### DIRECTIONS FOR THIS TASK
Update the records from the start through the line holding "near [708, 320]", inclusive, changing "word" to "term" and keeping everything else the same.

————————

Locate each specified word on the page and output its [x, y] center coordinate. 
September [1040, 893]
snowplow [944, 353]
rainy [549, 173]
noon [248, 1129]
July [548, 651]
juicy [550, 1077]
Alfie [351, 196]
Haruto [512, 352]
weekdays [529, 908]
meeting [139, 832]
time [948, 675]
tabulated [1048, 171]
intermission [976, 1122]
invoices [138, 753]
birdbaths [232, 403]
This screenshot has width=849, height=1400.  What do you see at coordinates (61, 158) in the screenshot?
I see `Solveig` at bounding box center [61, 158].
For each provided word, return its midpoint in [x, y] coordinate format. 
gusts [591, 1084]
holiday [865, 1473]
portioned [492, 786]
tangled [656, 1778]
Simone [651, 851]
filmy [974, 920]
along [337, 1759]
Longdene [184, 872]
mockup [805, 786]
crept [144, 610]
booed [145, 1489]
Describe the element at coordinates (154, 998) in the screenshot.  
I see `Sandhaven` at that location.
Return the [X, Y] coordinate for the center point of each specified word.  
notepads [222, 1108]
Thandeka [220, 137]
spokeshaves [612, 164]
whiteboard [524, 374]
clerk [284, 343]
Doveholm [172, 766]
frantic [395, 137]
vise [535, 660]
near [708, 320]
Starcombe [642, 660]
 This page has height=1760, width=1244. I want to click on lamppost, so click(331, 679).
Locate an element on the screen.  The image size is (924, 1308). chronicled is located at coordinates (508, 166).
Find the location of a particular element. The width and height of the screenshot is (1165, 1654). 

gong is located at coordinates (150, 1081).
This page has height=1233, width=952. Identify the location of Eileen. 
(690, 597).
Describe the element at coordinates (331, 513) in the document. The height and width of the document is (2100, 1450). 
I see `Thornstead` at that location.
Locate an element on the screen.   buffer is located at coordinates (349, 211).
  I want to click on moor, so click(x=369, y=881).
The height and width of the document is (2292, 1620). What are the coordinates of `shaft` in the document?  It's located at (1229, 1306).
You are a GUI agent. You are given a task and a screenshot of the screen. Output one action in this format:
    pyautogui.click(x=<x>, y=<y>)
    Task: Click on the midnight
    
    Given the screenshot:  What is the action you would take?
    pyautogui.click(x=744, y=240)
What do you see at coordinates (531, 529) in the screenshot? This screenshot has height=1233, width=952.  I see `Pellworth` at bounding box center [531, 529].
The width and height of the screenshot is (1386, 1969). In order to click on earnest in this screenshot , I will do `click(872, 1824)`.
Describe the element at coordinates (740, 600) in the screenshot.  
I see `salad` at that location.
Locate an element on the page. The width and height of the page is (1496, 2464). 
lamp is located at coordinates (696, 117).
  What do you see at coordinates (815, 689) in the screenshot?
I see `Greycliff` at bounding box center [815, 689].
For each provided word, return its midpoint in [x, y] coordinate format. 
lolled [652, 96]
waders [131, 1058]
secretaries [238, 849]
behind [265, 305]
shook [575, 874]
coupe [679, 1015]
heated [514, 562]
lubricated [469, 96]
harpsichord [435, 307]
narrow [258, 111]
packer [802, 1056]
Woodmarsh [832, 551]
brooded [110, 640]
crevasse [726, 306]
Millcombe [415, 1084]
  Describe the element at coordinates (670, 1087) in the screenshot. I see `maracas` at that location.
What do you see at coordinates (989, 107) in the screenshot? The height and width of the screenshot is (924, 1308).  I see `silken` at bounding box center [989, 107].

————————

### CORRECT ANSWER
Locate each specified term on the page and output its [x, y] center coordinate. 
September [1040, 893]
snowplow [944, 353]
rainy [549, 173]
noon [248, 1129]
July [548, 651]
juicy [550, 1077]
Alfie [351, 196]
Haruto [512, 352]
weekdays [529, 908]
meeting [139, 832]
time [948, 675]
tabulated [1048, 171]
intermission [976, 1122]
invoices [138, 753]
birdbaths [232, 403]
This screenshot has width=849, height=1400.  What do you see at coordinates (61, 158) in the screenshot?
I see `Solveig` at bounding box center [61, 158].
For each provided term, return its midpoint in [x, y] coordinate format. 
gusts [591, 1084]
holiday [865, 1473]
portioned [492, 786]
tangled [656, 1778]
Simone [651, 851]
filmy [974, 920]
along [337, 1759]
Longdene [184, 872]
mockup [805, 786]
crept [144, 610]
booed [145, 1489]
Describe the element at coordinates (154, 998) in the screenshot.  
I see `Sandhaven` at that location.
Return the [X, Y] coordinate for the center point of each specified term.  
notepads [222, 1108]
Thandeka [220, 137]
spokeshaves [612, 164]
whiteboard [524, 374]
clerk [284, 343]
Doveholm [172, 766]
frantic [395, 137]
vise [535, 660]
near [708, 320]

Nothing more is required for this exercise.